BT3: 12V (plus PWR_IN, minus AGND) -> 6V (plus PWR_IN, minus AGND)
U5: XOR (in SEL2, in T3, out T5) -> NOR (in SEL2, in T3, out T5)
• • • • • • •
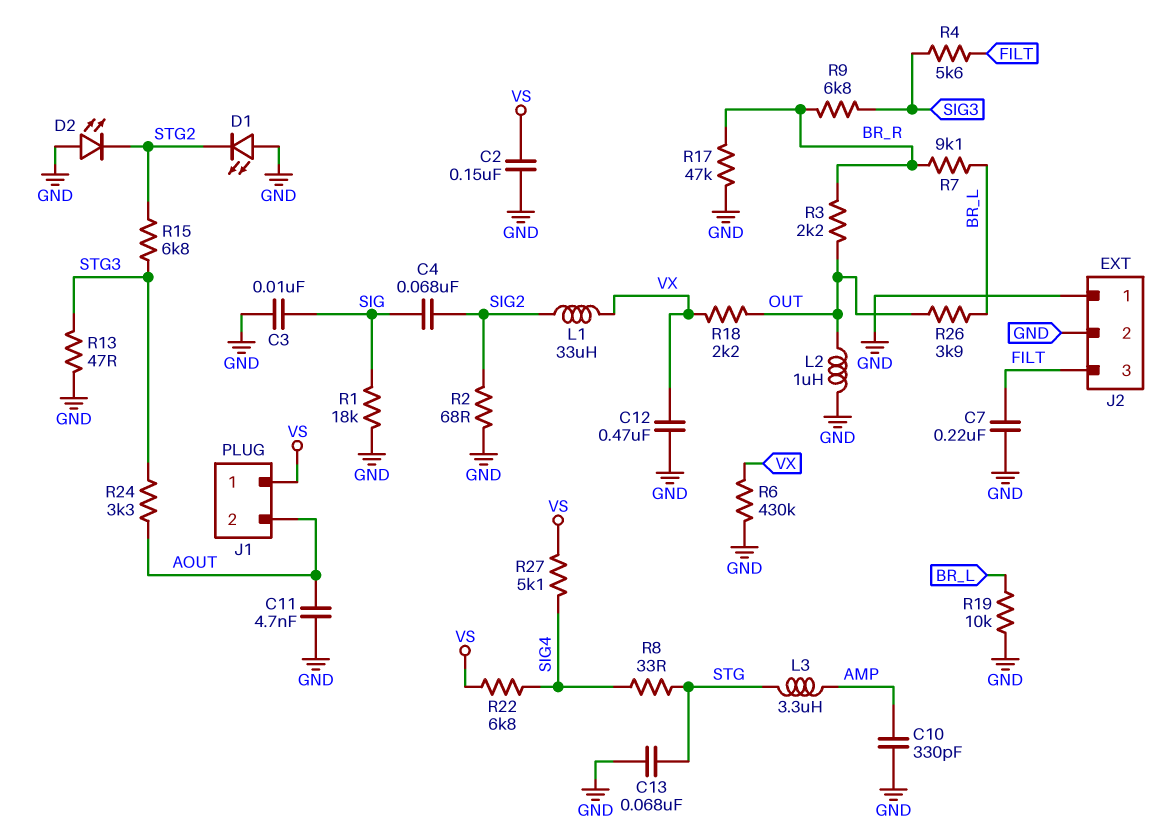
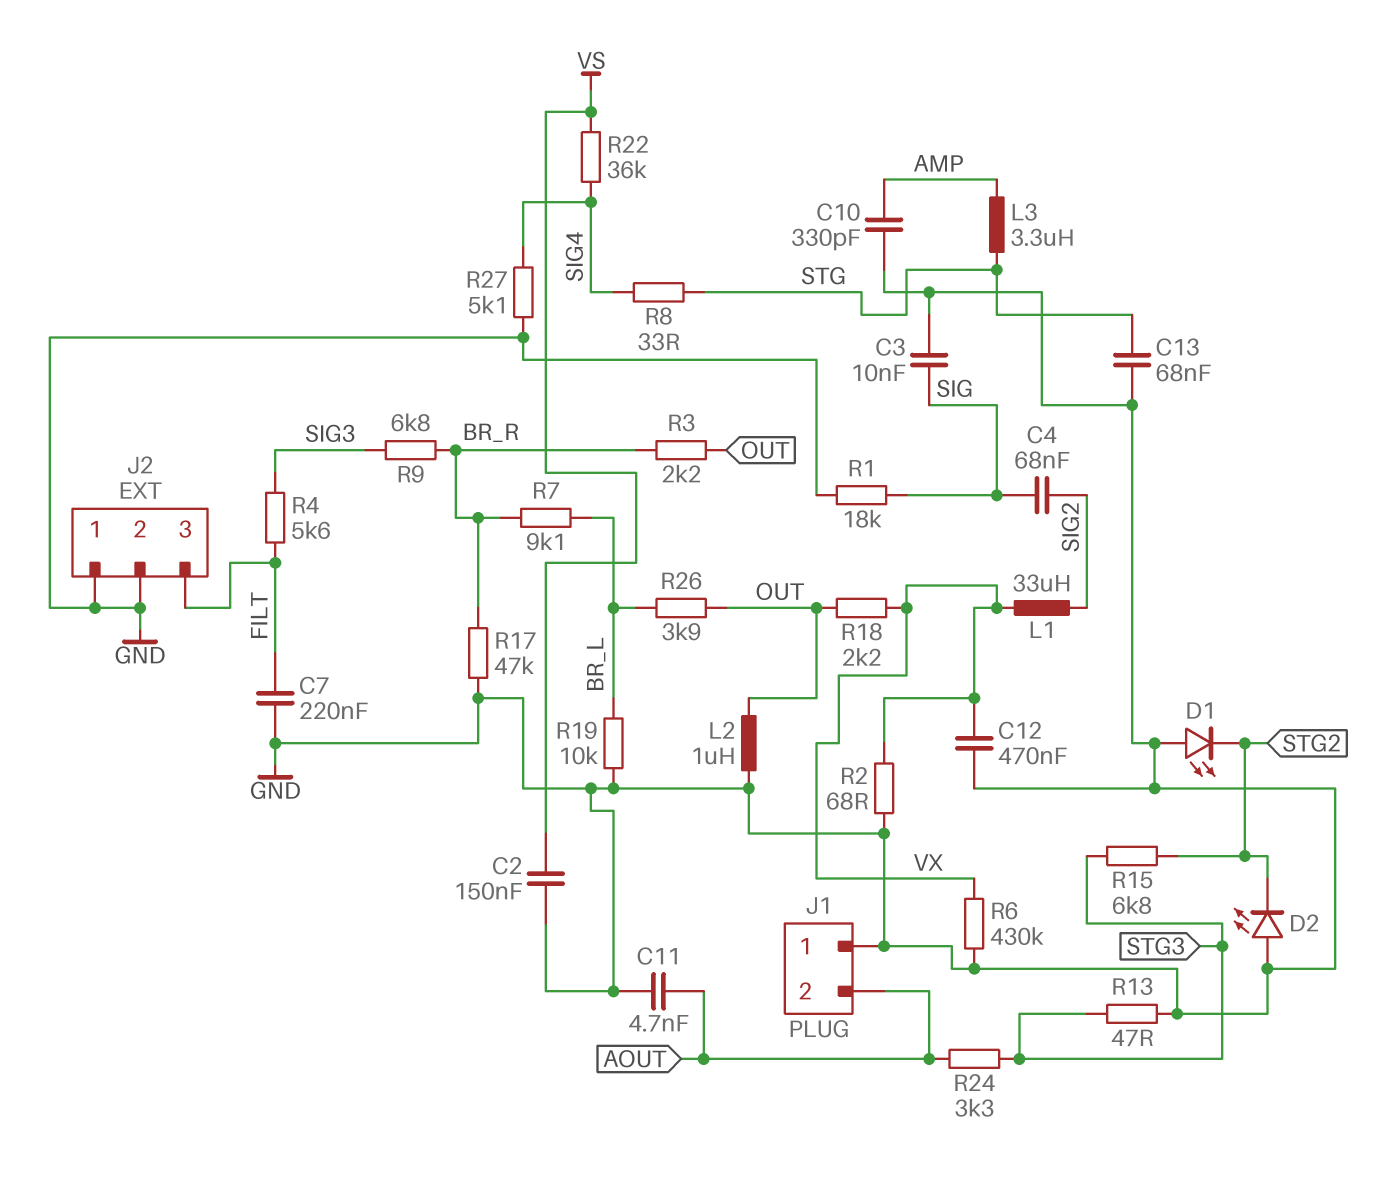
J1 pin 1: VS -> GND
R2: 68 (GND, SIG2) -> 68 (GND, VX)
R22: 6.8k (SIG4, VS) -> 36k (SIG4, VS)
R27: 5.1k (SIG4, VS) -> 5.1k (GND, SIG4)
• • • • • • •
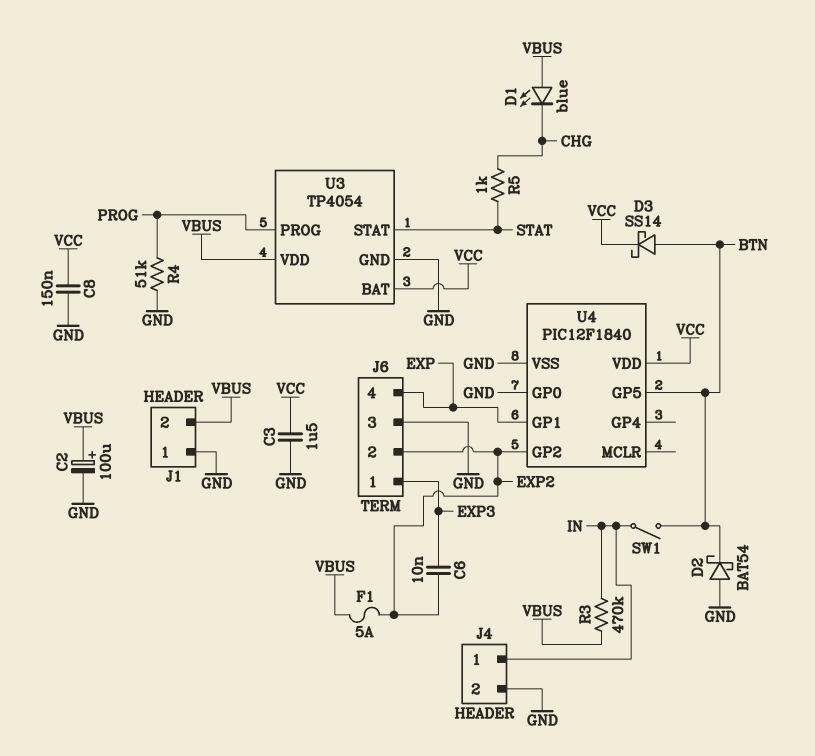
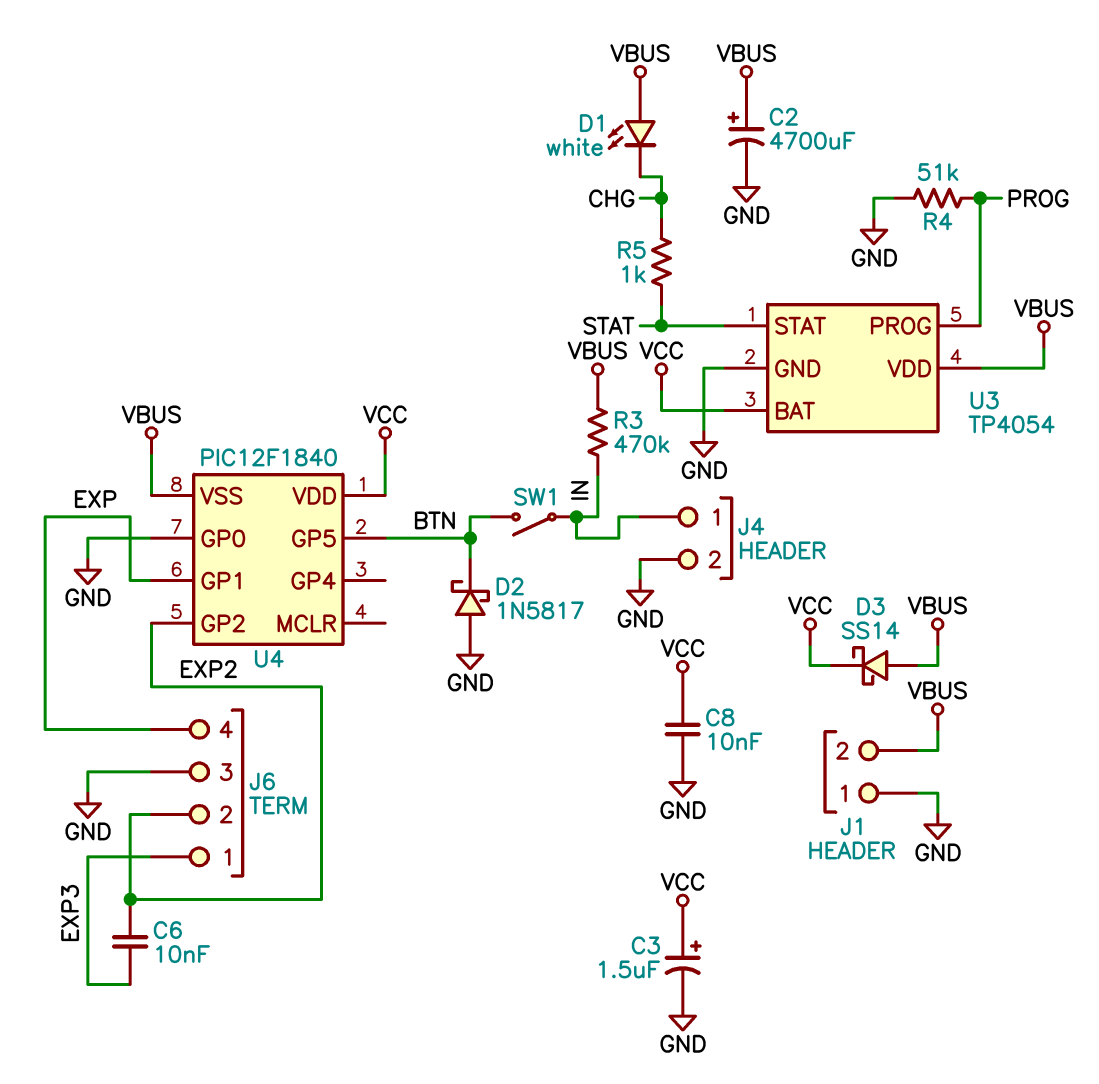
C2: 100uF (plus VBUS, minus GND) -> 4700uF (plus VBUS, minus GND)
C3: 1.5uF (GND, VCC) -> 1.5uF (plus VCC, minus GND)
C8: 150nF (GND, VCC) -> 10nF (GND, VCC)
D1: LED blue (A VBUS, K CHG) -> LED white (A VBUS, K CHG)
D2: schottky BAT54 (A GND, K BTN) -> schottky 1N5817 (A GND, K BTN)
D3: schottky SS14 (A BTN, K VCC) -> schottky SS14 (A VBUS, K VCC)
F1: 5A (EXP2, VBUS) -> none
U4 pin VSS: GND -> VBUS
• • • • • • •
** Work order **
Which lines of the listing include the string "schottky"? Pull them out.

** Result below **
D2: schottky BAT54 (A GND, K BTN) -> schottky 1N5817 (A GND, K BTN)
D3: schottky SS14 (A BTN, K VCC) -> schottky SS14 (A VBUS, K VCC)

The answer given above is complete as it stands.